-- Opening Marker --

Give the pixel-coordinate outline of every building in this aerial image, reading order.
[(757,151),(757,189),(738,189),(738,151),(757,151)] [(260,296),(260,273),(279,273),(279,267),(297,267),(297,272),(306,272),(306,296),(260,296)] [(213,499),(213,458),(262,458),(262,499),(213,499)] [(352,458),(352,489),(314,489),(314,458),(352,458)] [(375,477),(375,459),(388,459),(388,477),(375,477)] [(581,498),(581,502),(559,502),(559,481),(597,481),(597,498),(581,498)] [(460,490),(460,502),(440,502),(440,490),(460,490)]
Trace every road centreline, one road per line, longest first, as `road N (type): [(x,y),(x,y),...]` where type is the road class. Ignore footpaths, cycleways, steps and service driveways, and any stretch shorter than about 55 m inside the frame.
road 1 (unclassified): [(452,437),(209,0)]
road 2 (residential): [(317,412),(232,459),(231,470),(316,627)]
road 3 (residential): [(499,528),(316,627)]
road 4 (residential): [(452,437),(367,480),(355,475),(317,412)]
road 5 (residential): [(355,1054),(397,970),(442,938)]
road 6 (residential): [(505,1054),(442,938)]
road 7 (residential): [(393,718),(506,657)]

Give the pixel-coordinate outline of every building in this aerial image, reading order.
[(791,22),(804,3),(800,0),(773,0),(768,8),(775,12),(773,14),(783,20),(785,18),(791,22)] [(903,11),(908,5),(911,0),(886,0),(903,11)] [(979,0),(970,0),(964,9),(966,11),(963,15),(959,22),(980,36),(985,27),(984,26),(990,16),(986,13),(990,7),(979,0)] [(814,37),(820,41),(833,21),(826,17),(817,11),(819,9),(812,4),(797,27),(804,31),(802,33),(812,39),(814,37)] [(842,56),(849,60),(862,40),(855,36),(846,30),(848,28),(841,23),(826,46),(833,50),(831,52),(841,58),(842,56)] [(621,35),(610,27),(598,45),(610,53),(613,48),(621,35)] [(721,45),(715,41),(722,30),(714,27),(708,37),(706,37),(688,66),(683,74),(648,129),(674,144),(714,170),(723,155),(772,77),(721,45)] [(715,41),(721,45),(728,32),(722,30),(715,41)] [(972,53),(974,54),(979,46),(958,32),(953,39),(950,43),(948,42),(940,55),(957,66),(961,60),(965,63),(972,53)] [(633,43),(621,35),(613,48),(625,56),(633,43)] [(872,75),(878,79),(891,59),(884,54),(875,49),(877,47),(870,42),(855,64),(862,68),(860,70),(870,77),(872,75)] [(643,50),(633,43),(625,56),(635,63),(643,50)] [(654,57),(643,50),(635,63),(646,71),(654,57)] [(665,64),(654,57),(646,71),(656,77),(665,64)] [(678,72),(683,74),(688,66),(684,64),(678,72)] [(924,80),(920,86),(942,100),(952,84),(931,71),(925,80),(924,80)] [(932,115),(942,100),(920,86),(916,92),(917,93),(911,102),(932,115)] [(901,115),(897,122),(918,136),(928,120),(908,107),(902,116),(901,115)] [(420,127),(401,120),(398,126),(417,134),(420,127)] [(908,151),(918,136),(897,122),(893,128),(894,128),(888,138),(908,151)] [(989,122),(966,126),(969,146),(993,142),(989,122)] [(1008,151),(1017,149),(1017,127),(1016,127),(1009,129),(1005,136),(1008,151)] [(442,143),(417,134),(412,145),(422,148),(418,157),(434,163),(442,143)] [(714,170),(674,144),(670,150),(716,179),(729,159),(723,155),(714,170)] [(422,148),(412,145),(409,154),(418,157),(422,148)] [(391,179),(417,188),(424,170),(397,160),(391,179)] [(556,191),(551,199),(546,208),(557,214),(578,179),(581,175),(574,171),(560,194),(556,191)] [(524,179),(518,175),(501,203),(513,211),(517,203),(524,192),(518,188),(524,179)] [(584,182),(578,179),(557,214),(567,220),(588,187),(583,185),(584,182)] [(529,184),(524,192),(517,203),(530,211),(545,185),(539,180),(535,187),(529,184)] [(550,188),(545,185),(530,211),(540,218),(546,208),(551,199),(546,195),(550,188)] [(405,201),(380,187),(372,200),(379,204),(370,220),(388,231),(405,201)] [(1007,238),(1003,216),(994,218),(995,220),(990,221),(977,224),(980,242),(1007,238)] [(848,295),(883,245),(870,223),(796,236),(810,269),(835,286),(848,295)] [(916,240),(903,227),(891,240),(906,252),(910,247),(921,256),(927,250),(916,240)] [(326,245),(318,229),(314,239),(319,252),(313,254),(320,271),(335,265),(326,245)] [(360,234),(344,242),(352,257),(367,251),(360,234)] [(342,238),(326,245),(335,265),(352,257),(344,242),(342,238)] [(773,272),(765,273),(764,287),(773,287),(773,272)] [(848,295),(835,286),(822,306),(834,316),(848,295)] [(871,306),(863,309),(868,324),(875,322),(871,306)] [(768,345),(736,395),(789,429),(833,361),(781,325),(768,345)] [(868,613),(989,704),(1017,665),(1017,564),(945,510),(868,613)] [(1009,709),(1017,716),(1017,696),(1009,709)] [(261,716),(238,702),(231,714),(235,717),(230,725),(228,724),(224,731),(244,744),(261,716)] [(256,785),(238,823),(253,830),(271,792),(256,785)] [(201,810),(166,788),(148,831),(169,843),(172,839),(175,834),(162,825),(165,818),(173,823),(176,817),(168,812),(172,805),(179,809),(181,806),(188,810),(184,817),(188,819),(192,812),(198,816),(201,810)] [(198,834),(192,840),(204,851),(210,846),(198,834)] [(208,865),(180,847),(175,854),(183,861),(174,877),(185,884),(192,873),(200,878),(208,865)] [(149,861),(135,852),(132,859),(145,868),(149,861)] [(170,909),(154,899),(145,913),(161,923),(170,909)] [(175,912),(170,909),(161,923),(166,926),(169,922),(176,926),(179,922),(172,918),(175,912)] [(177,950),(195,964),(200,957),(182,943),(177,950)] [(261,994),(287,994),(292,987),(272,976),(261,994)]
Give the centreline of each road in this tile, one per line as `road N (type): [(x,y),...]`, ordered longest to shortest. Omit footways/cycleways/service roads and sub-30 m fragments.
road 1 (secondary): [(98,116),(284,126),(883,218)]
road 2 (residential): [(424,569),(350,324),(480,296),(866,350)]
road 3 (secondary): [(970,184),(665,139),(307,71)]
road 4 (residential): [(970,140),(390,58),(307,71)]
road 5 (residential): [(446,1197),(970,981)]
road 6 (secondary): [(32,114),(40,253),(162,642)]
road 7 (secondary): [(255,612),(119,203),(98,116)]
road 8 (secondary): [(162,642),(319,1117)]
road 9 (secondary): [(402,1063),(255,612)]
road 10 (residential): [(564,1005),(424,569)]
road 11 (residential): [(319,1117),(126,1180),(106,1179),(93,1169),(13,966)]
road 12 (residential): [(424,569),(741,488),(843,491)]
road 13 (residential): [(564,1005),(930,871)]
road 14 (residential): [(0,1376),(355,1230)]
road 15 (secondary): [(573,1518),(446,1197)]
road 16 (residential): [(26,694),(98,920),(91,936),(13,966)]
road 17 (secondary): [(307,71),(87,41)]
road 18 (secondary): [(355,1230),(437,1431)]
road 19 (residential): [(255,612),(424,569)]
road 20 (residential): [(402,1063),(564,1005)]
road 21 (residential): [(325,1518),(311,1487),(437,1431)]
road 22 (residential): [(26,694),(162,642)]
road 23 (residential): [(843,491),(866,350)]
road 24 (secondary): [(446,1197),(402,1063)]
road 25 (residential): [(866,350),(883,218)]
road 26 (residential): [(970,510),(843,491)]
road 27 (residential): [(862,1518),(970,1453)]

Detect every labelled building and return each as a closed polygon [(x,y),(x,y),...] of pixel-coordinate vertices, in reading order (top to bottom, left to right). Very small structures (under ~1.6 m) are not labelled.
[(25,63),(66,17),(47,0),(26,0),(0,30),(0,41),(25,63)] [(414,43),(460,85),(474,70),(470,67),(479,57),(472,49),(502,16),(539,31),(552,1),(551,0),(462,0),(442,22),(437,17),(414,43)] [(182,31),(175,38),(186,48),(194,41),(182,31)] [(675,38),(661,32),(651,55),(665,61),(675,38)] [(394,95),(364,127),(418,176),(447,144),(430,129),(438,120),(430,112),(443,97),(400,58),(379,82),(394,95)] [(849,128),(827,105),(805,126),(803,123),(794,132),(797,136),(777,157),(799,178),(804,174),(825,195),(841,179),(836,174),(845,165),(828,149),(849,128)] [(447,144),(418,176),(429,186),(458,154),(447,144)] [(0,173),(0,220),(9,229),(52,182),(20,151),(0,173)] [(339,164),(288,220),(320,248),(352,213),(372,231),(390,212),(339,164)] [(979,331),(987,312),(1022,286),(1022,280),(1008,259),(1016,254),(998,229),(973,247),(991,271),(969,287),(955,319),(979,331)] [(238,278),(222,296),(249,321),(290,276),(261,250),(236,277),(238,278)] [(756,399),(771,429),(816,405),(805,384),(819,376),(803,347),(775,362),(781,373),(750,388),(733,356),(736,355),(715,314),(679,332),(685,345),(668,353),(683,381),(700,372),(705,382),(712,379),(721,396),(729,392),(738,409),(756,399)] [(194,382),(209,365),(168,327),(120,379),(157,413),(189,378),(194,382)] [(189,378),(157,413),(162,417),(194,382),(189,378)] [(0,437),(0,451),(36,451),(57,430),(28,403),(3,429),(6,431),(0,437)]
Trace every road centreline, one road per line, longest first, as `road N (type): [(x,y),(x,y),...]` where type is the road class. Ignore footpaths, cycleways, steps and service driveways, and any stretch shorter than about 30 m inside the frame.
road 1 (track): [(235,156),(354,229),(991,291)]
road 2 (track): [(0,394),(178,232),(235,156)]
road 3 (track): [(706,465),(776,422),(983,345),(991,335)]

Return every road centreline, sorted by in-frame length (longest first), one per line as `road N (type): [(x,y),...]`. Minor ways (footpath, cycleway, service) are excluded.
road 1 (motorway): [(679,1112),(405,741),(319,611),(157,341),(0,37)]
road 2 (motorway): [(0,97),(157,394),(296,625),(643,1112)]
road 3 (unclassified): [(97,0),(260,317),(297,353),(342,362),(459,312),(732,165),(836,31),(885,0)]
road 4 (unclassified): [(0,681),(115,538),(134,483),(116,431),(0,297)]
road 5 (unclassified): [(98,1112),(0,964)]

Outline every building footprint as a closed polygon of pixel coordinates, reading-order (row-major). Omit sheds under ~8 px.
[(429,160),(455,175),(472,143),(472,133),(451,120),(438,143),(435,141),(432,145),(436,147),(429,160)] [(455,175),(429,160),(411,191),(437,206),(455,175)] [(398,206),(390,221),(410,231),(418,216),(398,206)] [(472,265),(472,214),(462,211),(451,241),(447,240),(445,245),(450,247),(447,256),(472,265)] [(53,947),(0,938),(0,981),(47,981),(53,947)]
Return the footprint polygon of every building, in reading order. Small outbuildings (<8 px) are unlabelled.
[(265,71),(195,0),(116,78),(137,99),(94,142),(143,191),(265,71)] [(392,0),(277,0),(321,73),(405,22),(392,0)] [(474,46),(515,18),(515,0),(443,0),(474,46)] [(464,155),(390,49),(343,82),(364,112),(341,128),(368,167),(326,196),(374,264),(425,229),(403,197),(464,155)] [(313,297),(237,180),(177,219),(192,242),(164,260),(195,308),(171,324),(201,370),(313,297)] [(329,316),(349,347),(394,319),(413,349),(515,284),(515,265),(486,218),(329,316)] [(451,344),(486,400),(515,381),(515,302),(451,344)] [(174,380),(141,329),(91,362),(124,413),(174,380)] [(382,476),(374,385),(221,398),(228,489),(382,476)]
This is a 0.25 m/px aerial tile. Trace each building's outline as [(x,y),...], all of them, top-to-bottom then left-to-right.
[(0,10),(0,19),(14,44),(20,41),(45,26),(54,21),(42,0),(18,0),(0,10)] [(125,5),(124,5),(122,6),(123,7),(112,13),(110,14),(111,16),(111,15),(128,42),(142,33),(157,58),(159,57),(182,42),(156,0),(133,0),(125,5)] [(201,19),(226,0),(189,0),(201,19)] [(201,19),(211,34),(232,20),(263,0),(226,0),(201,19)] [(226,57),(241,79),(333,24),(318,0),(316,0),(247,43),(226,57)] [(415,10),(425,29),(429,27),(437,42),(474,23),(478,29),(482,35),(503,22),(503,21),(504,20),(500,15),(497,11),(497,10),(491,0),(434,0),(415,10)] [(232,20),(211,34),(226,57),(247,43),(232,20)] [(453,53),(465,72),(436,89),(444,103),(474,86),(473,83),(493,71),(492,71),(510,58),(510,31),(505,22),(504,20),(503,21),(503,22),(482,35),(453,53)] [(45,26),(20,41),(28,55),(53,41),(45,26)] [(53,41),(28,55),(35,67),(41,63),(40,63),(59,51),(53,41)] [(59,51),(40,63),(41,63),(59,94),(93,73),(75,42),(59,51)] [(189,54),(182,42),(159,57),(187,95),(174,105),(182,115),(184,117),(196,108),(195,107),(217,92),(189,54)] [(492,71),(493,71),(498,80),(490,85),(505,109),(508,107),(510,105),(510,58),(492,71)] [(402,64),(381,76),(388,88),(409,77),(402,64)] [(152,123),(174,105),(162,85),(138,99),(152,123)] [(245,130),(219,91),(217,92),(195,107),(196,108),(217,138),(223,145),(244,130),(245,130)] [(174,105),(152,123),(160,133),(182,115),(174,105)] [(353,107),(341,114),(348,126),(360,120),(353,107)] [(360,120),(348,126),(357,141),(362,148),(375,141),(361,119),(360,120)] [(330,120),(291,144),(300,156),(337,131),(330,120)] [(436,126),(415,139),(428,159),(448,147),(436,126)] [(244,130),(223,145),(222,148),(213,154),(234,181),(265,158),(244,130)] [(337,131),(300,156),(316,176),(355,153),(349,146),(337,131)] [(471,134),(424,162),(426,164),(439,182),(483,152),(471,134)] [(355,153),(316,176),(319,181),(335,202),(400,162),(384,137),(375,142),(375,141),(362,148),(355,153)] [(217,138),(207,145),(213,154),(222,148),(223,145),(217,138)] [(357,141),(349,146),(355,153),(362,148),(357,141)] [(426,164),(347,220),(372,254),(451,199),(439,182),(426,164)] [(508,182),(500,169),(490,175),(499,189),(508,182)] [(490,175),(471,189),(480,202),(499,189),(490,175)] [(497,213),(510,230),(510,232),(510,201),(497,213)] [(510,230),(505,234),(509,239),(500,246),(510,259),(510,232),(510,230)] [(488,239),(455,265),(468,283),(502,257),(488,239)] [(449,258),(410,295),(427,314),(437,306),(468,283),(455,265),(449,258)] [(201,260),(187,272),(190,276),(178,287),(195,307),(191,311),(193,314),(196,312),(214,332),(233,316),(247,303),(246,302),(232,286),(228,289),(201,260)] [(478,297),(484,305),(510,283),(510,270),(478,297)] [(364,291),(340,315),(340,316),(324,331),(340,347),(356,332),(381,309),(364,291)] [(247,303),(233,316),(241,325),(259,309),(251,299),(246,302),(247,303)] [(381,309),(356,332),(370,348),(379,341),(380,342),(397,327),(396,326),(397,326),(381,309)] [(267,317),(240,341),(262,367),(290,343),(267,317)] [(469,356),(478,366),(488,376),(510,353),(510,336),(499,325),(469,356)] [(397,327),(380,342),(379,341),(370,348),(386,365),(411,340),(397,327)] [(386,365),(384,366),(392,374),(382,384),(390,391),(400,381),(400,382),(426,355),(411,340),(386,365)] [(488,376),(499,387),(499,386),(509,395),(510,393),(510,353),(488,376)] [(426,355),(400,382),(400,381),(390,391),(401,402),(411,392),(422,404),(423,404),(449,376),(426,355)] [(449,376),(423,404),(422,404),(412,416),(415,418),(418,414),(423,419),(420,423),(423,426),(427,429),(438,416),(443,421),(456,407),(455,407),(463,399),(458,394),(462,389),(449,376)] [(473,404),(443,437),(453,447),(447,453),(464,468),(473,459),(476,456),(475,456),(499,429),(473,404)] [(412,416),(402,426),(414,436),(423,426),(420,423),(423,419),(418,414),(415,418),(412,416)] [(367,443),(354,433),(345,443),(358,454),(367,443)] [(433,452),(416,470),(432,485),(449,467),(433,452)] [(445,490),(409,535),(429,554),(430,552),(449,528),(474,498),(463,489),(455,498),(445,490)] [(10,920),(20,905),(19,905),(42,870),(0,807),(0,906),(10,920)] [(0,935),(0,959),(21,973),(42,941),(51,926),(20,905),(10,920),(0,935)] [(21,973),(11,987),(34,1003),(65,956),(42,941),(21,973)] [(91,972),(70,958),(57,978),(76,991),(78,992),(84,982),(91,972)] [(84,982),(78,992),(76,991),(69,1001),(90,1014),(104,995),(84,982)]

-- Closing Marker --

_WHAT THE TASK ASKS:_
Looking at the entries above, work out how many lines include the word "left" and reply with that number alone.

_ANSWER FOR THE TASK:_
2